- _Task instructions_
Write out the listing exactly, dropping any picture it contains.
[[ Collected material open ]]
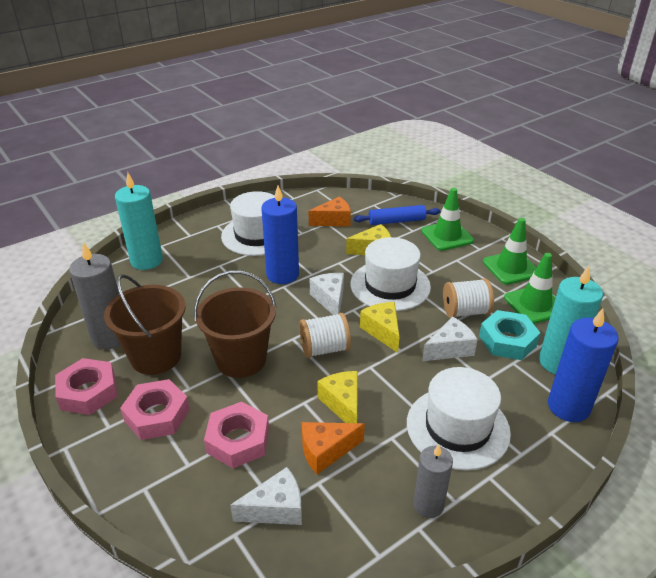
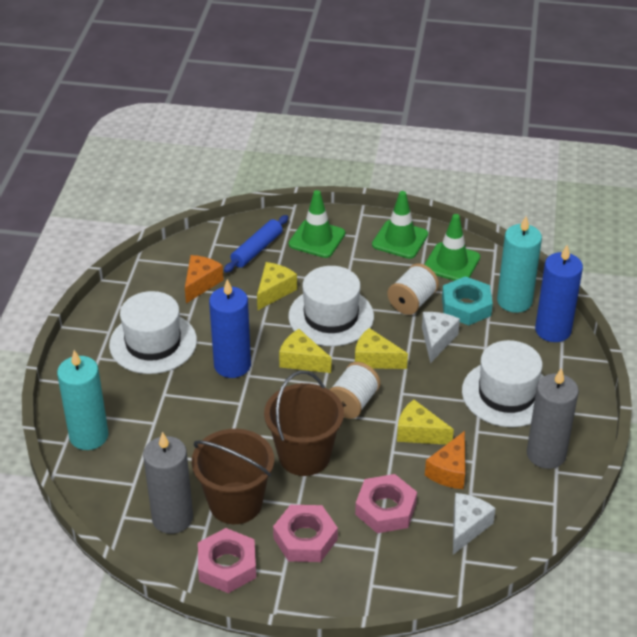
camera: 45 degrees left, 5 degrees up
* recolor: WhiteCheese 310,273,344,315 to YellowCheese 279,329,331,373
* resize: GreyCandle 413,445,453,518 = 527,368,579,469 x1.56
[[ Collected material closed ]]
- _Solution to the problem_
camera: 45 degrees left, 5 degrees up
* recolor: WhiteCheese 310,273,344,315 to YellowCheese 279,329,331,373
* resize: GreyCandle 413,445,453,518 = 527,368,579,469 x1.56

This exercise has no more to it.